Records for this exercise Start Marker

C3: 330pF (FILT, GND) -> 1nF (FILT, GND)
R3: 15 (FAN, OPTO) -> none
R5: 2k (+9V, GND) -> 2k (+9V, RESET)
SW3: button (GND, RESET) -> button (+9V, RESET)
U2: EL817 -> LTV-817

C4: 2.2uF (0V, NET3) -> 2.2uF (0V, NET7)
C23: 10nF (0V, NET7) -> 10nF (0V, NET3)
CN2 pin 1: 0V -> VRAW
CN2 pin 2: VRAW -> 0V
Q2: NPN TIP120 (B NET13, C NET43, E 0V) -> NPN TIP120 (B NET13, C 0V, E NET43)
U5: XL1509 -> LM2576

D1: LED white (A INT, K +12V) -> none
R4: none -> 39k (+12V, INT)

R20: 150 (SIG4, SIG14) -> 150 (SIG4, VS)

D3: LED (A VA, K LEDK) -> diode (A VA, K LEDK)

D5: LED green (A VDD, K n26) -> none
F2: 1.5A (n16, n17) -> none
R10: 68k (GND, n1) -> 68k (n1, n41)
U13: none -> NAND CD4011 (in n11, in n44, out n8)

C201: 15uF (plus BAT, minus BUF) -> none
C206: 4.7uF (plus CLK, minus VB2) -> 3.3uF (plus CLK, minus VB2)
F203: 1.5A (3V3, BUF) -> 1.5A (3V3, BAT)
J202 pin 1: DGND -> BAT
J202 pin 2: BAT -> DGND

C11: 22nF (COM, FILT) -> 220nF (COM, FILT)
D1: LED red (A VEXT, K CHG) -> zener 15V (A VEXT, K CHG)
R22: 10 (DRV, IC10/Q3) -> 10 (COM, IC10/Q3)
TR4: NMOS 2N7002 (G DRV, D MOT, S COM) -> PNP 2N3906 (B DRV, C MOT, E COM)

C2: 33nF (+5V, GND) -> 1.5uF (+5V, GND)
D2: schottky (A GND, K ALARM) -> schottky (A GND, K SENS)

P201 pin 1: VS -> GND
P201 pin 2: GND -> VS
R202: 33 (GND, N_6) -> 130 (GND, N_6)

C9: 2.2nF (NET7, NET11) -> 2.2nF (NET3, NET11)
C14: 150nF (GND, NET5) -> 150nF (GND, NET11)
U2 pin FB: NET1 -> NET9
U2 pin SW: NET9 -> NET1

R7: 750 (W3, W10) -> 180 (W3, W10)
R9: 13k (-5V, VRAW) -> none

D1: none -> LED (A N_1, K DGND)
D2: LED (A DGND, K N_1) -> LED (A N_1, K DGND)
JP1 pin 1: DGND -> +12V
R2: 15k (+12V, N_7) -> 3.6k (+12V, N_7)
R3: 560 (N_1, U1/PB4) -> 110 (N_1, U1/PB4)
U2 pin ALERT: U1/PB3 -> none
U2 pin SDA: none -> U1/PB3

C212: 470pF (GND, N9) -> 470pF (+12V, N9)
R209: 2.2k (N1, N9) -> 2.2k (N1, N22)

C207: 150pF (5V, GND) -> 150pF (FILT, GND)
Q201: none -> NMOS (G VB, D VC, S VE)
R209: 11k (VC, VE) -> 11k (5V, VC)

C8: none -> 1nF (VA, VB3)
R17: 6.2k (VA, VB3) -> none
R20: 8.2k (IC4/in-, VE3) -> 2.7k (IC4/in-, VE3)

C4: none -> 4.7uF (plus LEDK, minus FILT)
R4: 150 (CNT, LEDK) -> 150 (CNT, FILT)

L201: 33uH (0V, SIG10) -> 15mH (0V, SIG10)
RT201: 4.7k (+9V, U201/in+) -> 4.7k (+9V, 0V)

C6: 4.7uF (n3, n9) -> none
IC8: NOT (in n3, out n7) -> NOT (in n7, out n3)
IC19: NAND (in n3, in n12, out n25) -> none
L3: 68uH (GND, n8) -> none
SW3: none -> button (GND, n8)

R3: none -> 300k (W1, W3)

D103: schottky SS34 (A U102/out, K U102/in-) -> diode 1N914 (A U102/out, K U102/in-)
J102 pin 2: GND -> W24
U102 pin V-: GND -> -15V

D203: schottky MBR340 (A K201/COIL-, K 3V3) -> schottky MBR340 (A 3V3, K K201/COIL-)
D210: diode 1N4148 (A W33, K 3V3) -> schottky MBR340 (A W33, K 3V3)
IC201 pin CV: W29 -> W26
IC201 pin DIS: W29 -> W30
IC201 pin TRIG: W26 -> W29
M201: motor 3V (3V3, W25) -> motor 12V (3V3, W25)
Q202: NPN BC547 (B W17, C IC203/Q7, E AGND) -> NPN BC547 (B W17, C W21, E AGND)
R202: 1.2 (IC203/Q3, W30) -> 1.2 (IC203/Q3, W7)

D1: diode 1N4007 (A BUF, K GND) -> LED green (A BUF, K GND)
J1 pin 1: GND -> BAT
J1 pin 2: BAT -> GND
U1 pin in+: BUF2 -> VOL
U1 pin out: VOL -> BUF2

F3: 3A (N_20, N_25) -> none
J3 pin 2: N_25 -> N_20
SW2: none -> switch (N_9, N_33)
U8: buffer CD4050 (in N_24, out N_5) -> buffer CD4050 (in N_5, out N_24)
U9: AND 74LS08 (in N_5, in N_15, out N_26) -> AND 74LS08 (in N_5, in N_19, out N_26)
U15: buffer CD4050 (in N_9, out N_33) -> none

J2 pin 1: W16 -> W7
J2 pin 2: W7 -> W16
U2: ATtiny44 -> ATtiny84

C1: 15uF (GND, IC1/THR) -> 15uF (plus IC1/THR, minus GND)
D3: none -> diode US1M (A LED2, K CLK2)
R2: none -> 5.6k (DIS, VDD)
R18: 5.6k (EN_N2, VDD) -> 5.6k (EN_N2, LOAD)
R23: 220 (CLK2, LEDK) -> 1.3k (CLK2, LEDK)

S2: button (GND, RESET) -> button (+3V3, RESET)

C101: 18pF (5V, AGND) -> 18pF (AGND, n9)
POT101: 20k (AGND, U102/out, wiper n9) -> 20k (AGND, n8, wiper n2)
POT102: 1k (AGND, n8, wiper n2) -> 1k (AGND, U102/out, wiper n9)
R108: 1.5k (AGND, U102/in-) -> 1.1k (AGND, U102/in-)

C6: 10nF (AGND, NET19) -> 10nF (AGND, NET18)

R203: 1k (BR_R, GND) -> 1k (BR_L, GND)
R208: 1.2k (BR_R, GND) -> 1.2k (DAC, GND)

Records for this exercise End Marker

**What you will do:** For each line of the entries that holds the word "diode", pull that line out.

**Written solution:**
D3: LED (A VA, K LEDK) -> diode (A VA, K LEDK)
D103: schottky SS34 (A U102/out, K U102/in-) -> diode 1N914 (A U102/out, K U102/in-)
D210: diode 1N4148 (A W33, K 3V3) -> schottky MBR340 (A W33, K 3V3)
D1: diode 1N4007 (A BUF, K GND) -> LED green (A BUF, K GND)
D3: none -> diode US1M (A LED2, K CLK2)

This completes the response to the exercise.